• [EXERCISE INSTRUCTIONS] Reading the records below, count the lines in which the string "turquoise" appears; write the number only.

[Image-based object counting data]
BEGIN
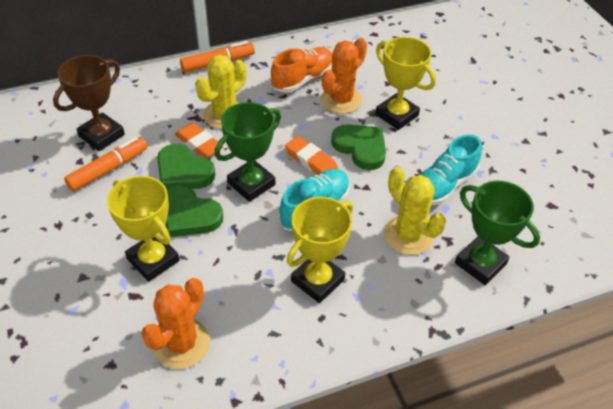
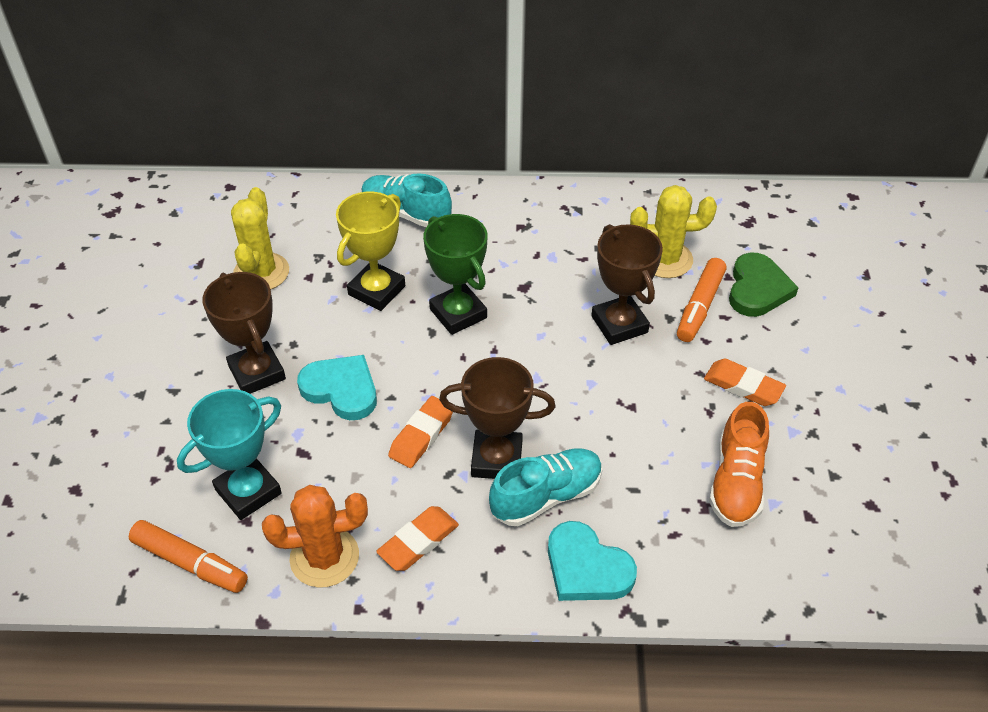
brown trophy: 1 -> 3
green heart: 3 -> 1
green trophy: 2 -> 1
orange cactus: 2 -> 1
orange eraser: 2 -> 3
turquoise heart: 0 -> 2
turquoise trophy: 0 -> 1
yellow trophy: 3 -> 1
END
• [EXPECTED ANSWER] 2